*** Opening Exercise materials ***

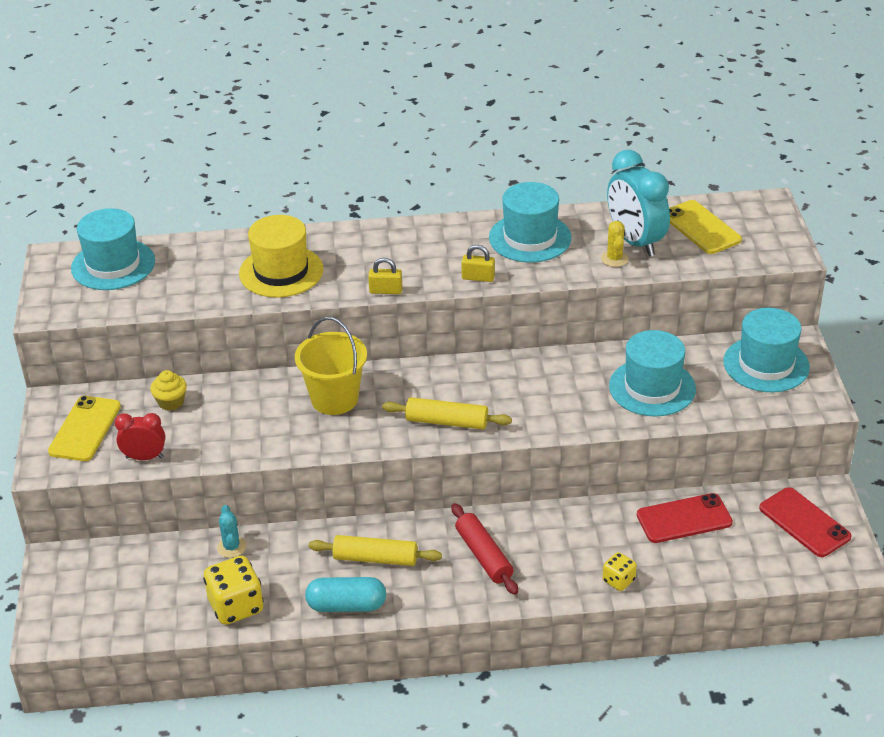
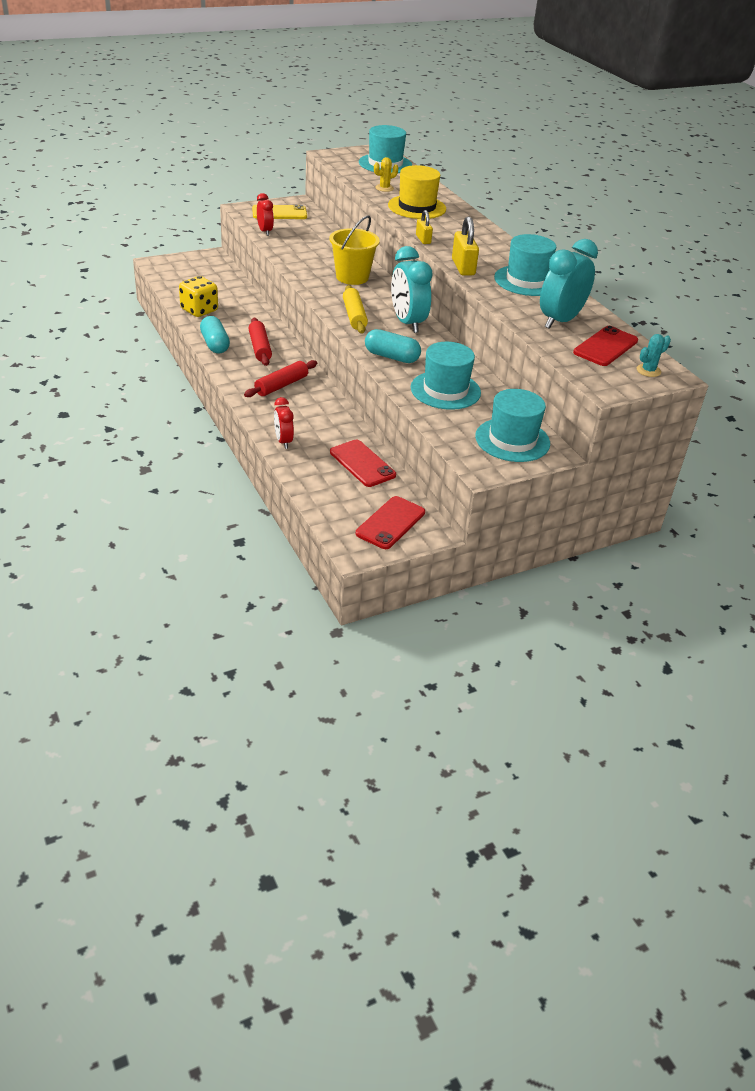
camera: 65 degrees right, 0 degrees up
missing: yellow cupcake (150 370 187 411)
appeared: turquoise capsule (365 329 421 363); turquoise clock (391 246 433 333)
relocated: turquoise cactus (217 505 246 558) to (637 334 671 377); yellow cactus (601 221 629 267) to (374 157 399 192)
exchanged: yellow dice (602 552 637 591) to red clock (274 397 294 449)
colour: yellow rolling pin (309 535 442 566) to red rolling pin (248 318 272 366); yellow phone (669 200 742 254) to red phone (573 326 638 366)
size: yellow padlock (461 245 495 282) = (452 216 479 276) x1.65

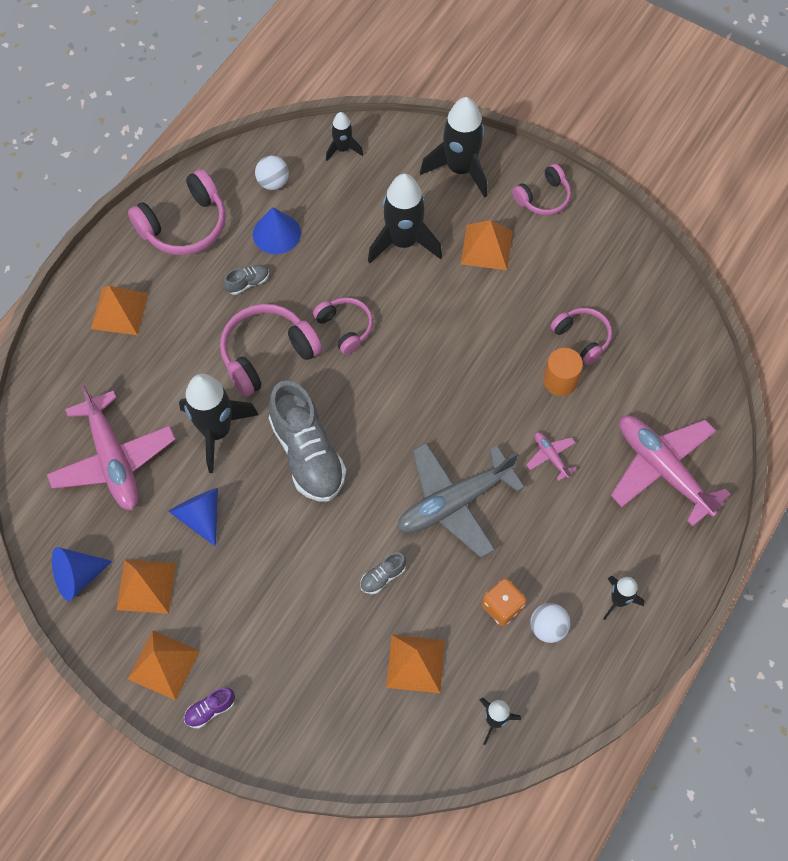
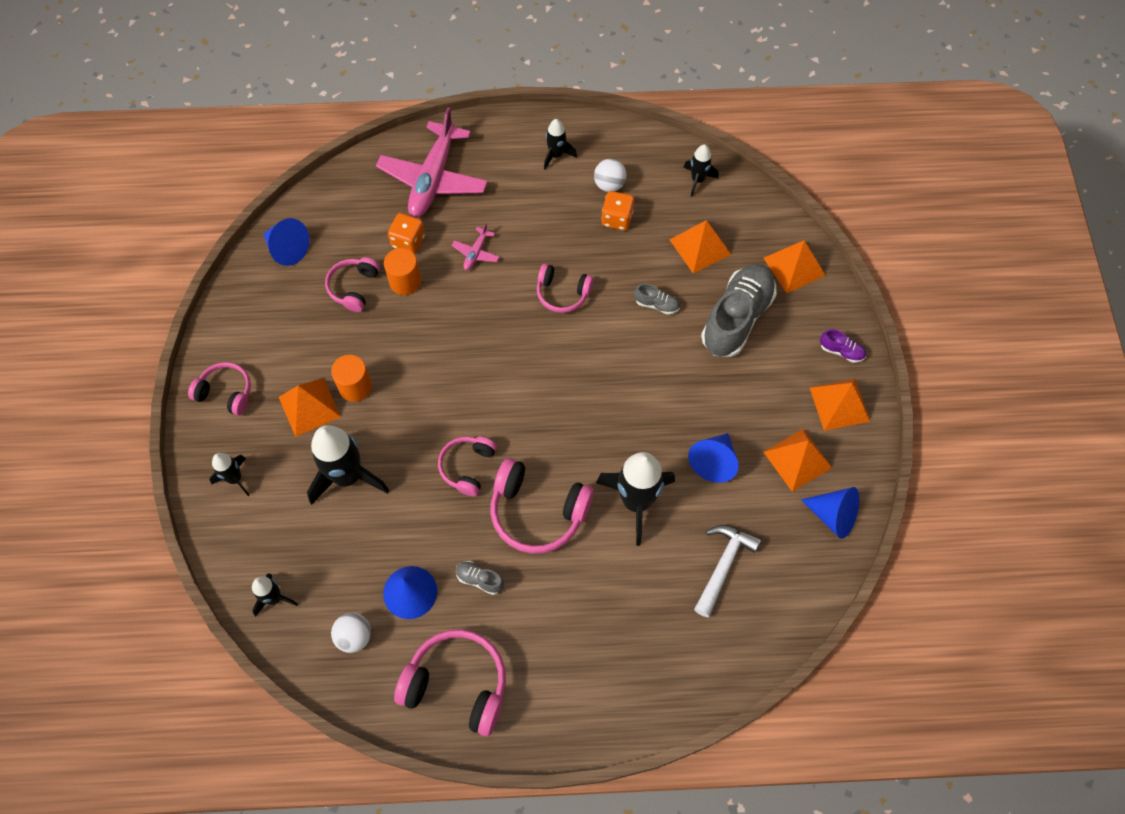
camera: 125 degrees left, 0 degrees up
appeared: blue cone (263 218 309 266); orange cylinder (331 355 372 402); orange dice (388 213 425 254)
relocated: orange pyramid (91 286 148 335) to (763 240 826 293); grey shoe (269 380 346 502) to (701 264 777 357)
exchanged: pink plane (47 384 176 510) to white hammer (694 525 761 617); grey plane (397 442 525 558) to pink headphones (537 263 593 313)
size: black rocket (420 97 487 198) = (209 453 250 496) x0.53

*** Closing Exercise materials ***
*** Opening Exercise materials ***

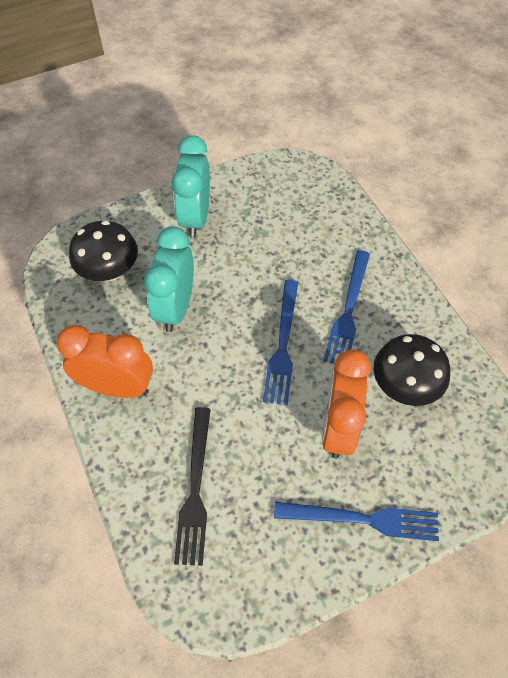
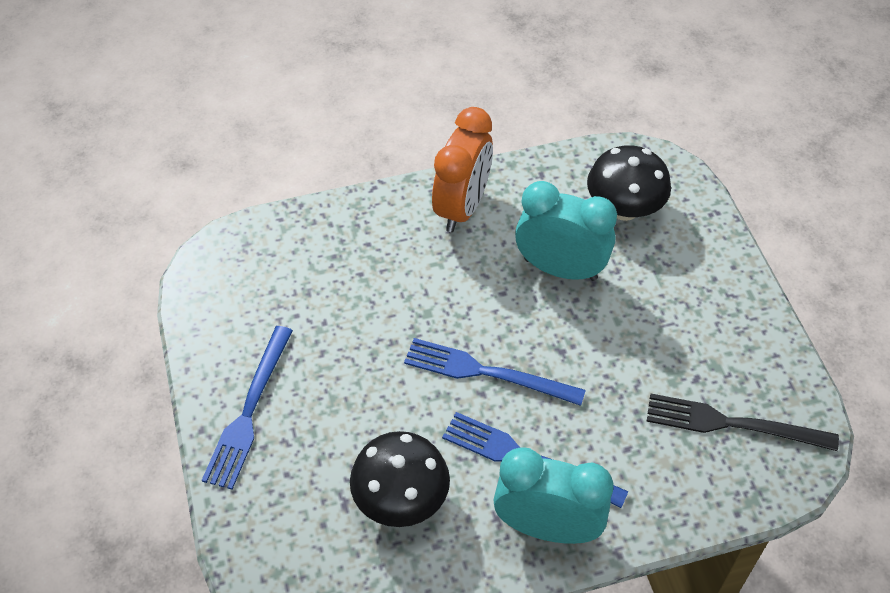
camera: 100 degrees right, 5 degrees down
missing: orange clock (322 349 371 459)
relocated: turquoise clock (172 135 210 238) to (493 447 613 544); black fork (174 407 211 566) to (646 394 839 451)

*** Closing Exercise materials ***

To do =>
What are the lines above, starting at the one with "missing: yellow cupcake (150 370 187 411)" and ending at the one with "exchanged: yellow dice"? Give them again exactly, and only them.

Answer for this exercise =>
missing: yellow cupcake (150 370 187 411)
appeared: turquoise capsule (365 329 421 363); turquoise clock (391 246 433 333)
relocated: turquoise cactus (217 505 246 558) to (637 334 671 377); yellow cactus (601 221 629 267) to (374 157 399 192)
exchanged: yellow dice (602 552 637 591) to red clock (274 397 294 449)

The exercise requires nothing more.